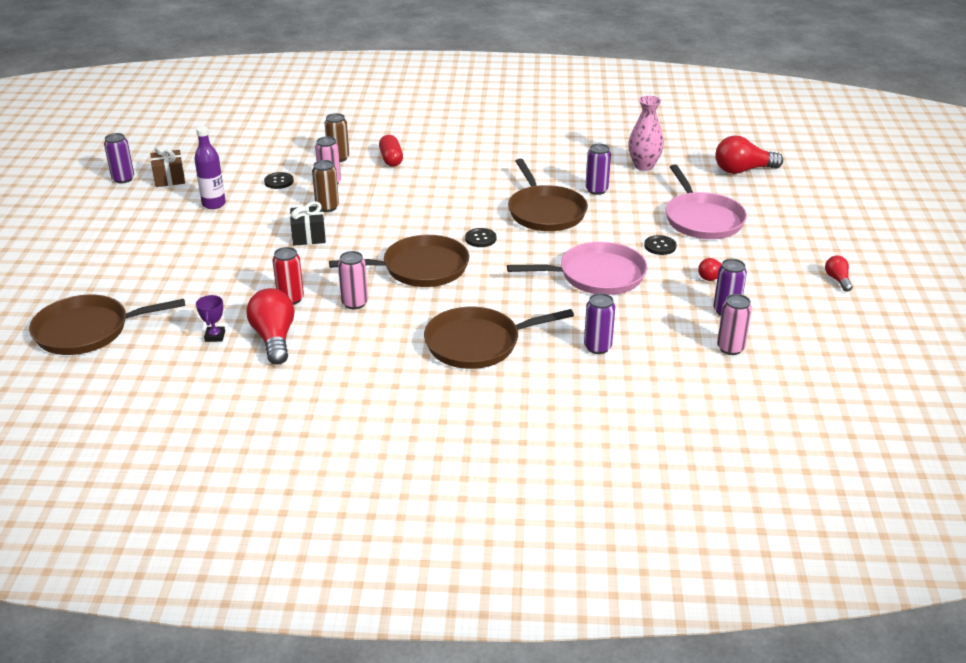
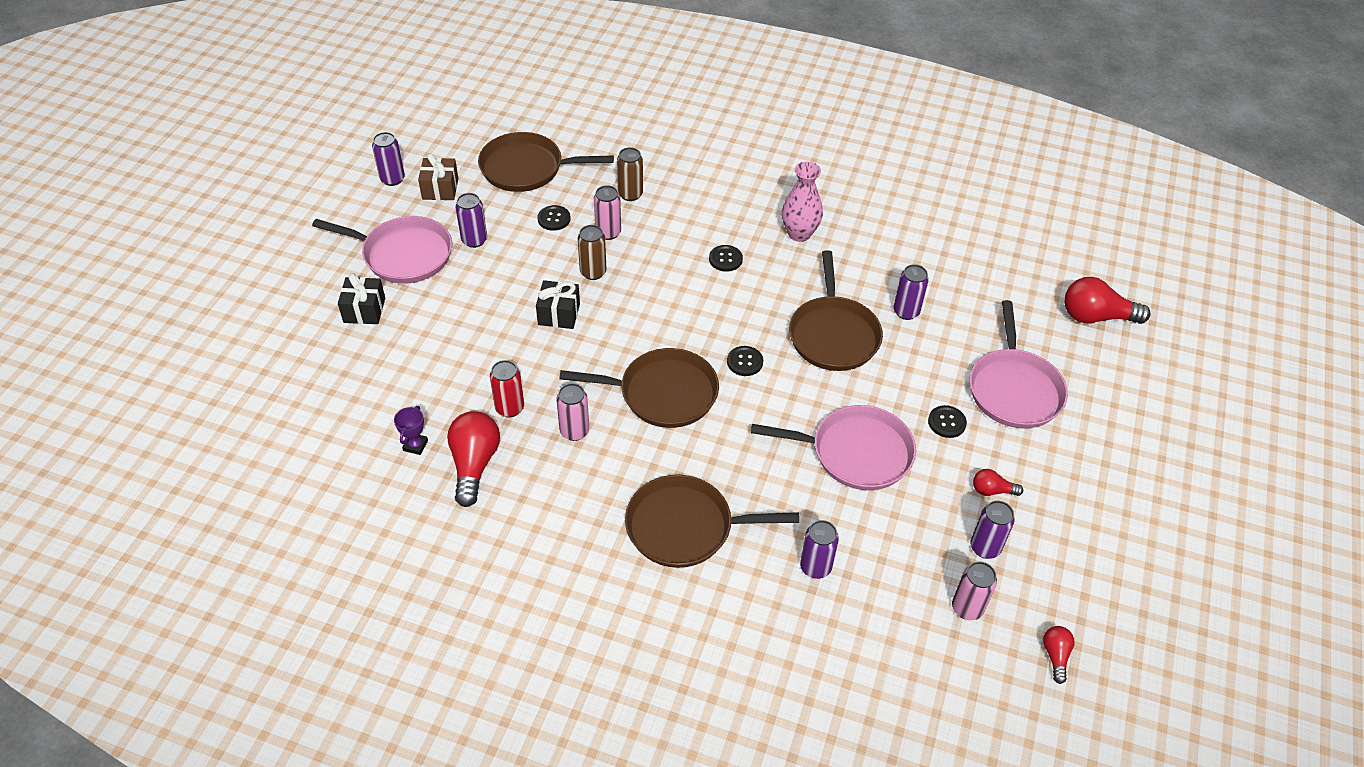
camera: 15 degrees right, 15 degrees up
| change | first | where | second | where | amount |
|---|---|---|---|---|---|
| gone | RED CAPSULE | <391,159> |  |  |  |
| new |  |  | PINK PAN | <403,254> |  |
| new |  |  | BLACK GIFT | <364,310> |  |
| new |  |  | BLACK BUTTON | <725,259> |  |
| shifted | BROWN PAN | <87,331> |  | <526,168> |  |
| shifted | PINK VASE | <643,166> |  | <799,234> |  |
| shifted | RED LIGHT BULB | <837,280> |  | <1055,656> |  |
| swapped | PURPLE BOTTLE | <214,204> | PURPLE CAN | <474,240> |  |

--*--

## Task to carry out
Copy word for word the stretch of entries above from the line that has "where | amount |" through the line that has "shifted | RED", both ends included, and nothing outside it.

## Output of the task
| change | first | where | second | where | amount |
|---|---|---|---|---|---|
| gone | RED CAPSULE | <391,159> |  |  |  |
| new |  |  | PINK PAN | <403,254> |  |
| new |  |  | BLACK GIFT | <364,310> |  |
| new |  |  | BLACK BUTTON | <725,259> |  |
| shifted | BROWN PAN | <87,331> |  | <526,168> |  |
| shifted | PINK VASE | <643,166> |  | <799,234> |  |
| shifted | RED LIGHT BULB | <837,280> |  | <1055,656> |  |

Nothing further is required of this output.